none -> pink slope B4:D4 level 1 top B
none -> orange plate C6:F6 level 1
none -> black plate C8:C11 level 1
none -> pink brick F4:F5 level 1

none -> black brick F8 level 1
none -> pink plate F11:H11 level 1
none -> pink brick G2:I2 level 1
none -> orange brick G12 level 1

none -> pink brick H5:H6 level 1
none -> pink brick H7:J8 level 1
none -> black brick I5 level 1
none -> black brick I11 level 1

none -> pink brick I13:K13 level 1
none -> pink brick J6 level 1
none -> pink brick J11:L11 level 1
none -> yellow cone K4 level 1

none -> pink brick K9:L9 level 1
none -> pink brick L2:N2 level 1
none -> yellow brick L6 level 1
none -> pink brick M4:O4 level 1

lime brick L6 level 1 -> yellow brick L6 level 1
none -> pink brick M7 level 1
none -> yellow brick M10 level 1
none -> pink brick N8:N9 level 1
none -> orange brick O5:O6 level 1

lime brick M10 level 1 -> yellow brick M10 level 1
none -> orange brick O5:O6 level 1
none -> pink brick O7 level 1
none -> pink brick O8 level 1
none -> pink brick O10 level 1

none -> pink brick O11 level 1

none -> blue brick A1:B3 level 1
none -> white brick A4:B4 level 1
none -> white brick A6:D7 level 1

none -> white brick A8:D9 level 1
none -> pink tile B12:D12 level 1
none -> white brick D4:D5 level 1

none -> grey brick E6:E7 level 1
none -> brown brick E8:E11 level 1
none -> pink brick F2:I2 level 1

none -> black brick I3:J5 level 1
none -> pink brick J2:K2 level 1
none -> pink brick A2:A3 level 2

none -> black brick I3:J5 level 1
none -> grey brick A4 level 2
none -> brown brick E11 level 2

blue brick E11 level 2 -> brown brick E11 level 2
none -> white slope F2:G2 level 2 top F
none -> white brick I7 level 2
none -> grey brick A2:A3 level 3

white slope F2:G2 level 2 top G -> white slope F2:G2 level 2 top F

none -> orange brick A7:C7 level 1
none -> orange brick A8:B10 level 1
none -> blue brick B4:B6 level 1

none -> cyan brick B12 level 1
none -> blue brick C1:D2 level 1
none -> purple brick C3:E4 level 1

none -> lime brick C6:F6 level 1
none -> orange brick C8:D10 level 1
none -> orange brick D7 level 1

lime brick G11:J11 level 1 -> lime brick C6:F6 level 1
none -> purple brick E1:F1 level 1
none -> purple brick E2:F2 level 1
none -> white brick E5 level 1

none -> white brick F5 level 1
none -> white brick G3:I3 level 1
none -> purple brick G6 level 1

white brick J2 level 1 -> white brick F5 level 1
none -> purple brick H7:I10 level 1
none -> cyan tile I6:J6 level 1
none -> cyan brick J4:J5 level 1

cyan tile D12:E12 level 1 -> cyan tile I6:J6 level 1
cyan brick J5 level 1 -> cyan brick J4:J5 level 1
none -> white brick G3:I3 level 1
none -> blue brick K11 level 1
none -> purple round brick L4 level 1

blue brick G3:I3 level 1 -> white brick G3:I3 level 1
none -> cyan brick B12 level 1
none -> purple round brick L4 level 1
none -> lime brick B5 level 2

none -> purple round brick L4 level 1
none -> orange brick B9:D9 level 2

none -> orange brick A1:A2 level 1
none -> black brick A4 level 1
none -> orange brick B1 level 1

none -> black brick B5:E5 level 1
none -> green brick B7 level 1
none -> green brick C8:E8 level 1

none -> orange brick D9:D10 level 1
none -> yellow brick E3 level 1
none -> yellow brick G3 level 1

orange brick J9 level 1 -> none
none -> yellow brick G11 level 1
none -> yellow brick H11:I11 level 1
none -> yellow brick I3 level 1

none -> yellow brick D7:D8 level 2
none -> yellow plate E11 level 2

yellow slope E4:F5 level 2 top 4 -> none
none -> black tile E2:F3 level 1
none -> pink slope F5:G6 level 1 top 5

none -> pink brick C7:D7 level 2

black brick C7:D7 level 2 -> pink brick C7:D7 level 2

#### Task requirements:
What do the lines above say from the one containing "none -> white brick E5 level 1" down to the one containing "none -> pink brick C7:D7 level 2"? Return them exactly, both end lines included, and only them.

#### Result below:
none -> white brick E5 level 1

none -> white brick F5 level 1
none -> white brick G3:I3 level 1
none -> purple brick G6 level 1

white brick J2 level 1 -> white brick F5 level 1
none -> purple brick H7:I10 level 1
none -> cyan tile I6:J6 level 1
none -> cyan brick J4:J5 level 1

cyan tile D12:E12 level 1 -> cyan tile I6:J6 level 1
cyan brick J5 level 1 -> cyan brick J4:J5 level 1
none -> white brick G3:I3 level 1
none -> blue brick K11 level 1
none -> purple round brick L4 level 1

blue brick G3:I3 level 1 -> white brick G3:I3 level 1
none -> cyan brick B12 level 1
none -> purple round brick L4 level 1
none -> lime brick B5 level 2

none -> purple round brick L4 level 1
none -> orange brick B9:D9 level 2

none -> orange brick A1:A2 level 1
none -> black brick A4 level 1
none -> orange brick B1 level 1

none -> black brick B5:E5 level 1
none -> green brick B7 level 1
none -> green brick C8:E8 level 1

none -> orange brick D9:D10 level 1
none -> yellow brick E3 level 1
none -> yellow brick G3 level 1

orange brick J9 level 1 -> none
none -> yellow brick G11 level 1
none -> yellow brick H11:I11 level 1
none -> yellow brick I3 level 1

none -> yellow brick D7:D8 level 2
none -> yellow plate E11 level 2

yellow slope E4:F5 level 2 top 4 -> none
none -> black tile E2:F3 level 1
none -> pink slope F5:G6 level 1 top 5

none -> pink brick C7:D7 level 2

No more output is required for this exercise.